*Exercise details*
Begin at the line containing "purple spoon [430,302,461,367]" in the entries below and end at the line containing "green screwdriver [517,385,552,471]"; transcribe that range exactly and nothing outside it.

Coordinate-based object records
___

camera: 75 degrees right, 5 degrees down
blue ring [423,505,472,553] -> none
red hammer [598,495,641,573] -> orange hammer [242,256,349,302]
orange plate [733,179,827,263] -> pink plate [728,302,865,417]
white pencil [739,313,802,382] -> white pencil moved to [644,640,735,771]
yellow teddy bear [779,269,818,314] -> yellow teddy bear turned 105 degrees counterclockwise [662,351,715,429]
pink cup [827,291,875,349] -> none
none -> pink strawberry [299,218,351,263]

___

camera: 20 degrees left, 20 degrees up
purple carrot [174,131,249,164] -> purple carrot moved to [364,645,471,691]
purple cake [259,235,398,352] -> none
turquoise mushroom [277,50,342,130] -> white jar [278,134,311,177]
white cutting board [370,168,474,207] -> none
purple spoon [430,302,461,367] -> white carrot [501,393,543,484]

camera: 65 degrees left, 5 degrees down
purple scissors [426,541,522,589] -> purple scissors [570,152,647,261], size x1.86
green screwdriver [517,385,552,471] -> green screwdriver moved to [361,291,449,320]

___

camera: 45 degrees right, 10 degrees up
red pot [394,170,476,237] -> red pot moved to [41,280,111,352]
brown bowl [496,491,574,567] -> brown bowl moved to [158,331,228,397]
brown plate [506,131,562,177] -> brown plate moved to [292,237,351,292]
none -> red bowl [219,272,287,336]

___

*Result for this exercise*
purple spoon [430,302,461,367] -> white carrot [501,393,543,484]

camera: 65 degrees left, 5 degrees down
purple scissors [426,541,522,589] -> purple scissors [570,152,647,261], size x1.86
green screwdriver [517,385,552,471] -> green screwdriver moved to [361,291,449,320]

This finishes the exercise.